*BRIEF*:
Edit the lines below so that "store employee" is replaced by "shop assistant" everywhere it occurs. Leave everything else unchanged.

-- Begin DATA FOR PROCESSING --

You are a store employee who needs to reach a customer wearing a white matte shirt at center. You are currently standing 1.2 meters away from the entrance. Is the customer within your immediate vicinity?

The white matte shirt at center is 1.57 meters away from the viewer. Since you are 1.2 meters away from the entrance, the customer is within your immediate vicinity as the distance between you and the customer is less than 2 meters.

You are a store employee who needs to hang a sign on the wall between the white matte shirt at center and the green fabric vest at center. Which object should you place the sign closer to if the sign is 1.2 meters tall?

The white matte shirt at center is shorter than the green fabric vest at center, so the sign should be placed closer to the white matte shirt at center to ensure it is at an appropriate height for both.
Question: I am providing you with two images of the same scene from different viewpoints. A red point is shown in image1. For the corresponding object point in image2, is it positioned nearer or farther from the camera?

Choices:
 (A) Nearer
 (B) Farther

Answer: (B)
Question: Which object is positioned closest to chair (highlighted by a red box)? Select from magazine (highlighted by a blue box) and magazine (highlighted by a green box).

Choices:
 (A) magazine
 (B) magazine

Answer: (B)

-- End DATA FOR PROCESSING --

*TASK ANSWER*:
You are a shop assistant who needs to reach a customer wearing a white matte shirt at center. You are currently standing 1.2 meters away from the entrance. Is the customer within your immediate vicinity?

The white matte shirt at center is 1.57 meters away from the viewer. Since you are 1.2 meters away from the entrance, the customer is within your immediate vicinity as the distance between you and the customer is less than 2 meters.

You are a shop assistant who needs to hang a sign on the wall between the white matte shirt at center and the green fabric vest at center. Which object should you place the sign closer to if the sign is 1.2 meters tall?

The white matte shirt at center is shorter than the green fabric vest at center, so the sign should be placed closer to the white matte shirt at center to ensure it is at an appropriate height for both.
Question: I am providing you with two images of the same scene from different viewpoints. A red point is shown in image1. For the corresponding object point in image2, is it positioned nearer or farther from the camera?

Choices:
 (A) Nearer
 (B) Farther

Answer: (B)
Question: Which object is positioned closest to chair (highlighted by a red box)? Select from magazine (highlighted by a blue box) and magazine (highlighted by a green box).

Choices:
 (A) magazine
 (B) magazine

Answer: (B)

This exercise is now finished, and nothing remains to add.